[What is expected]: Write out every line of the listing below word for word, leaving out the pictures.

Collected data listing

════════

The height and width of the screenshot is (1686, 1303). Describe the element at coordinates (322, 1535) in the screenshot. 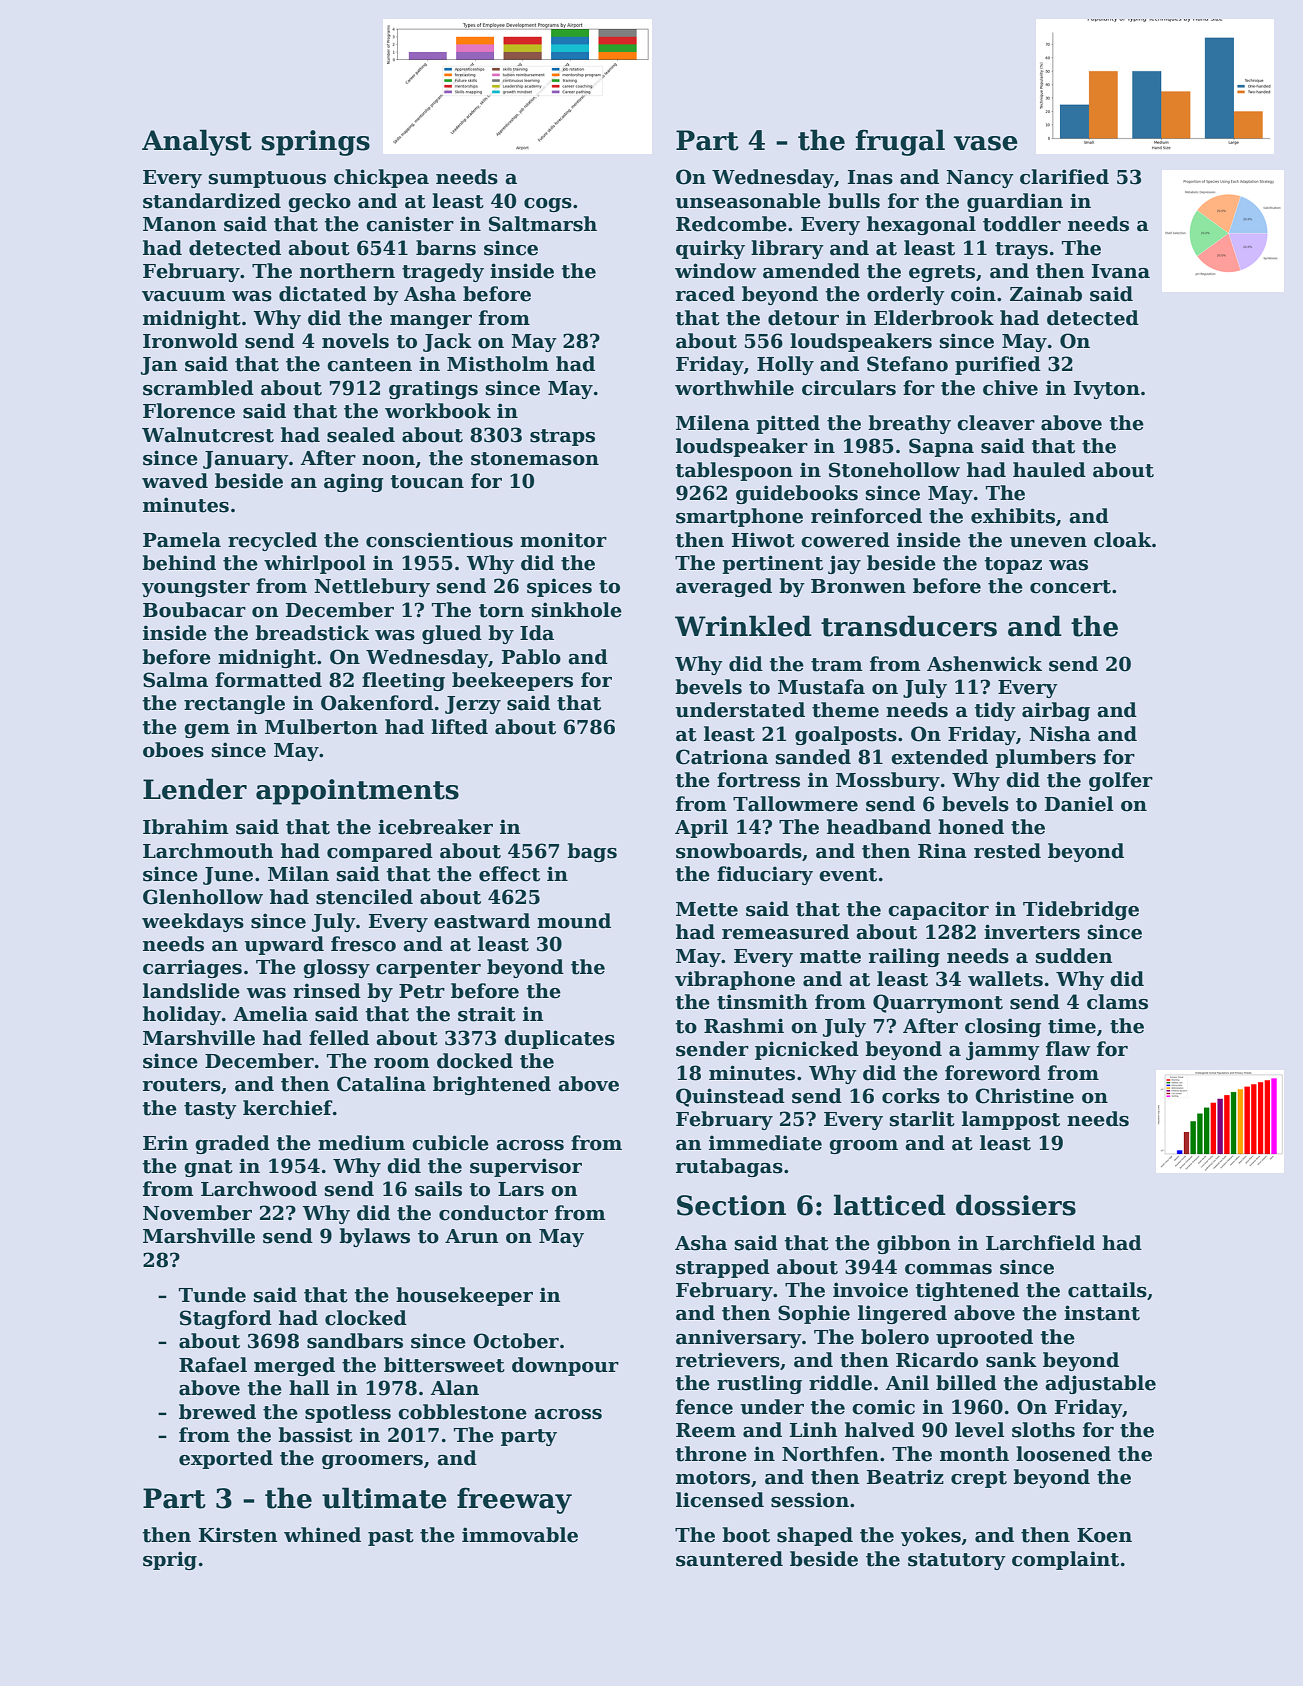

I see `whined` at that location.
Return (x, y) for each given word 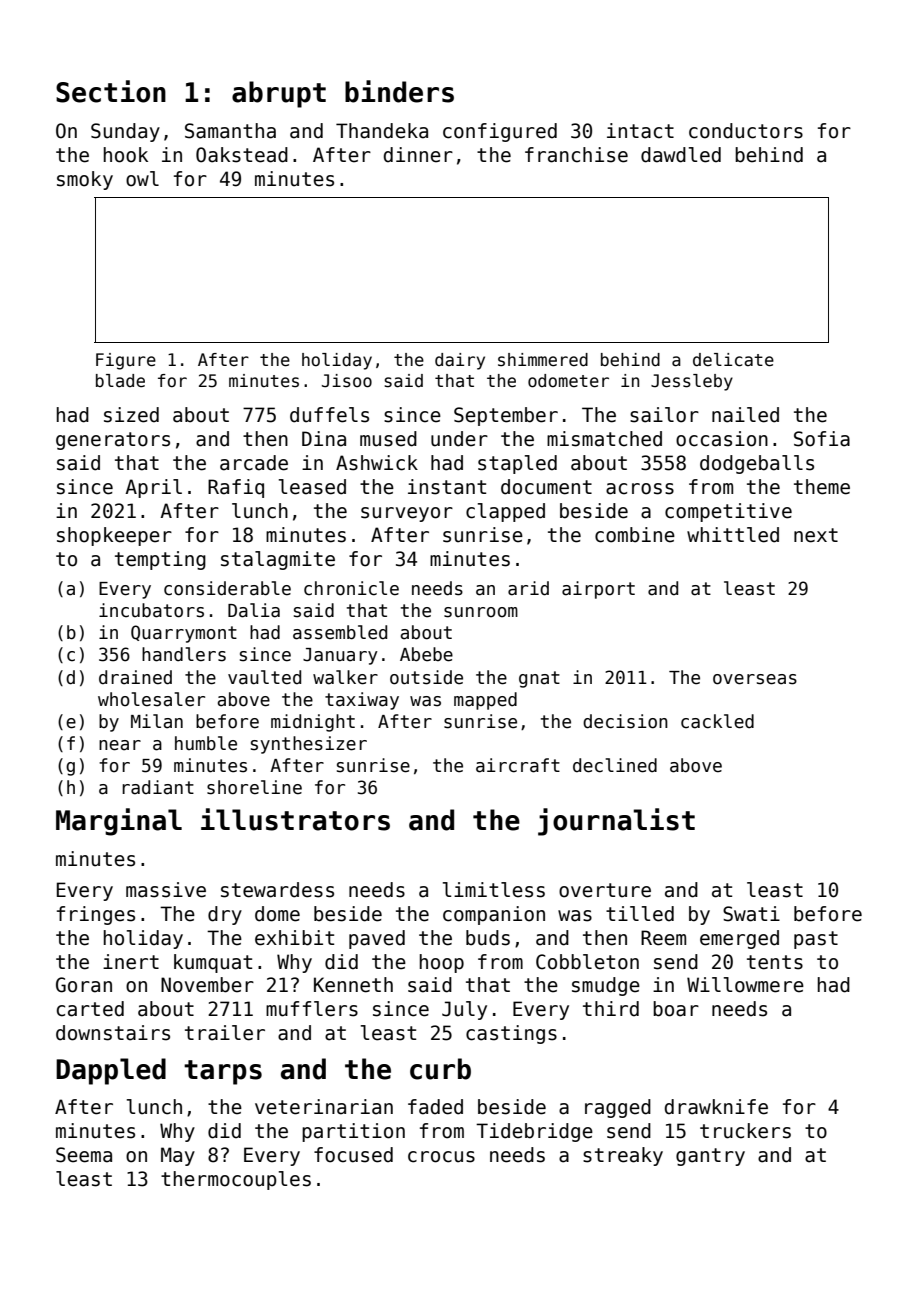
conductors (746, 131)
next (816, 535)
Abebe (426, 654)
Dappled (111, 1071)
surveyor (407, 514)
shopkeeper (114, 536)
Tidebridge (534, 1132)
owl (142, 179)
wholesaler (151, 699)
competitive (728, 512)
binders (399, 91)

════════

[Response to the exercise]:
The height and width of the screenshot is (1686, 1303). Describe the element at coordinates (322, 1535) in the screenshot. 

I see `whined` at that location.
Return (x, y) for each given word 
conductors (746, 131)
next (816, 535)
Abebe (426, 654)
Dappled (111, 1071)
surveyor (407, 514)
shopkeeper (114, 536)
Tidebridge (534, 1132)
owl (142, 179)
wholesaler (151, 699)
competitive (728, 512)
binders (399, 91)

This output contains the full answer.